- _Problem details_: Give back each entry word for word, but drop the images.

- _Records for the task_:
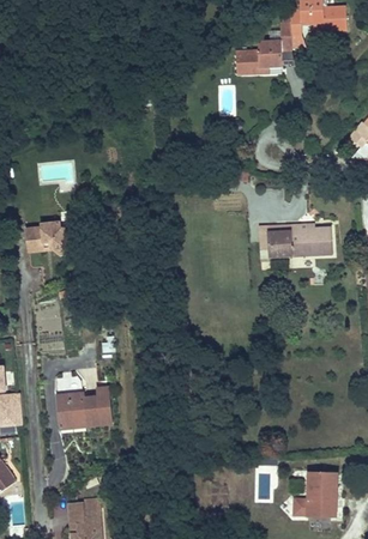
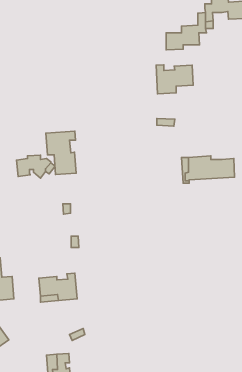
building: none -> [156,65,193,94]
building: none -> [46,131,76,175]
building: [294,472,337,516] -> none

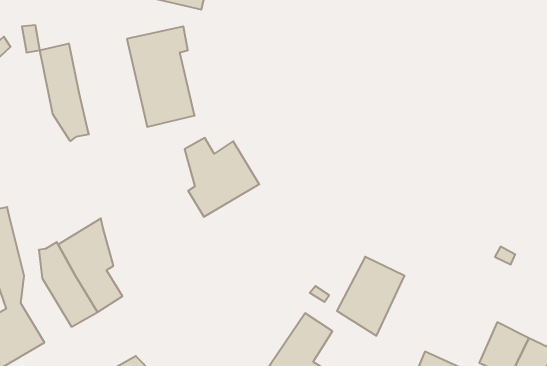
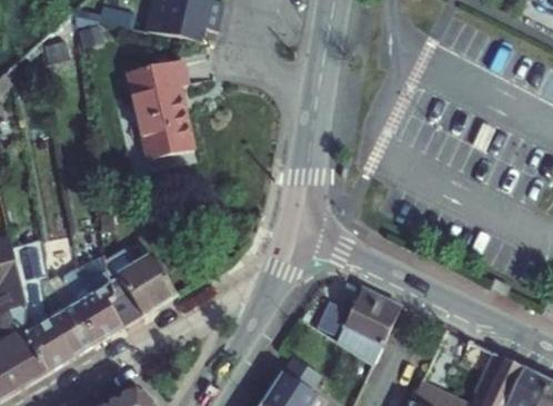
building: [40,43,89,141] -> none
building: [185,138,259,217] -> [103,249,177,327]
building: none -> [11,241,72,373]

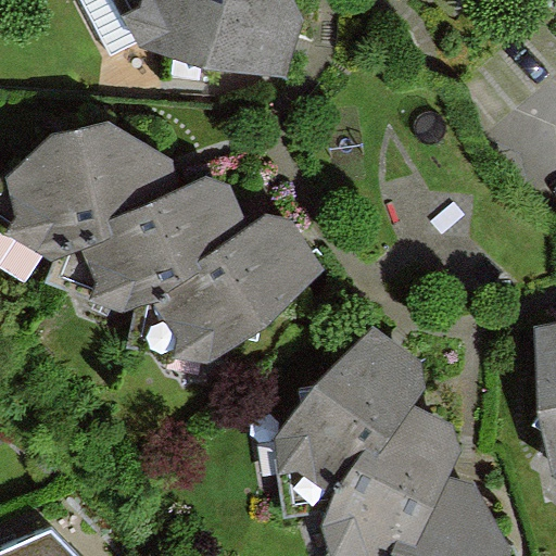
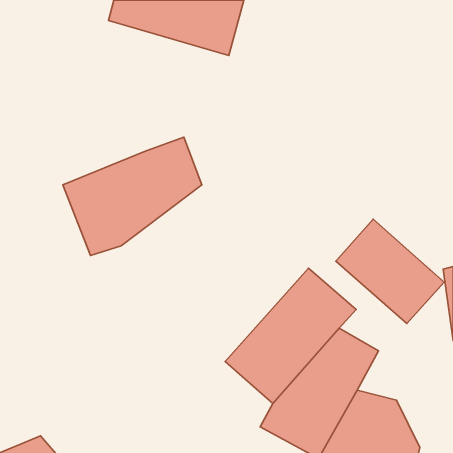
building: [7,119,175,241] -> none
building: [147,210,315,359] -> none
building: none -> [336,219,444,324]

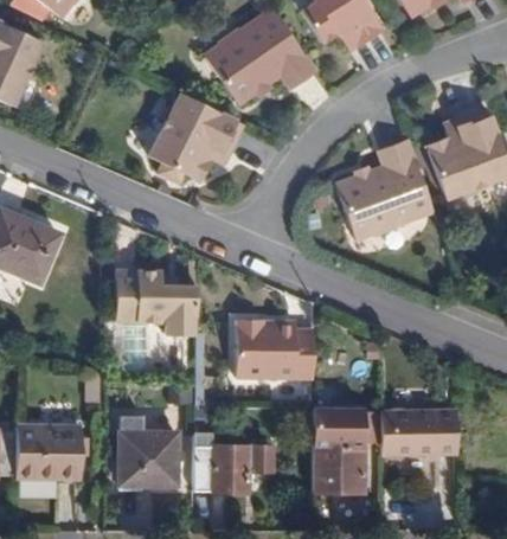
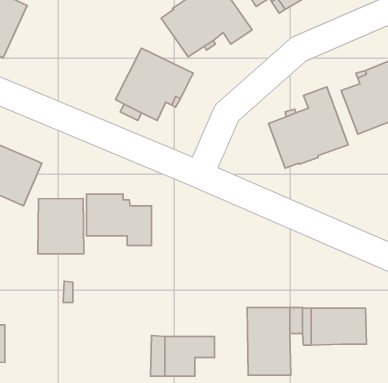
building: none -> [38,198,84,254]
building: [237,321,314,380] -> none
building: [120,415,178,485] -> none
building: [15,425,81,479] -> none

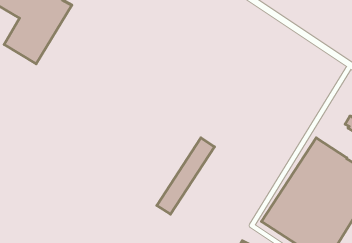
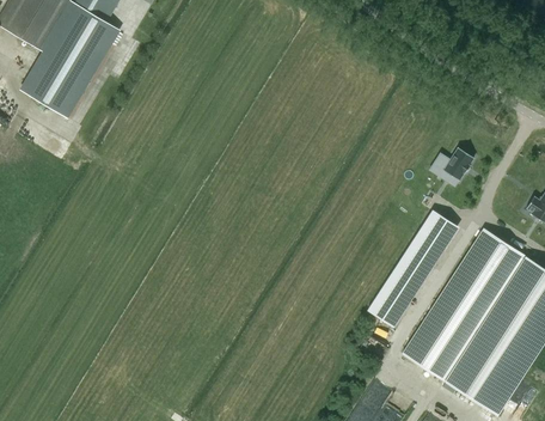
building: none -> [440,146,474,187]
building: [157,138,215,214] -> [367,209,453,323]

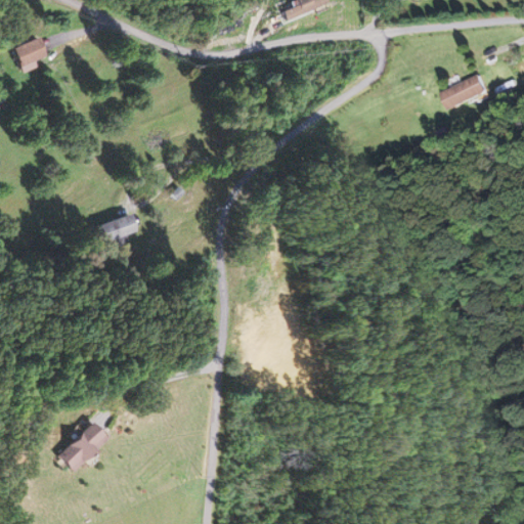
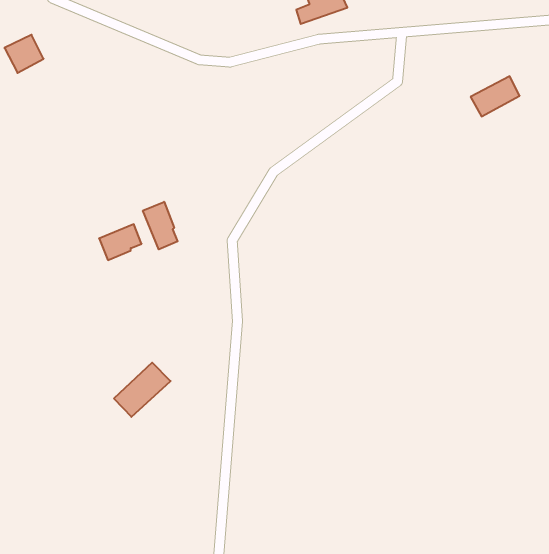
building: none -> [143,202,178,249]
building: [56,420,110,471] -> [114,363,171,417]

- _The completed task_:
building: none -> [156,65,193,94]
building: none -> [46,131,76,175]
building: [294,472,337,516] -> none

building: [40,43,89,141] -> none
building: [185,138,259,217] -> [103,249,177,327]
building: none -> [11,241,72,373]

building: [7,119,175,241] -> none
building: [147,210,315,359] -> none
building: none -> [336,219,444,324]

building: none -> [38,198,84,254]
building: [237,321,314,380] -> none
building: [120,415,178,485] -> none
building: [15,425,81,479] -> none

building: none -> [440,146,474,187]
building: [157,138,215,214] -> [367,209,453,323]

building: none -> [143,202,178,249]
building: [56,420,110,471] -> [114,363,171,417]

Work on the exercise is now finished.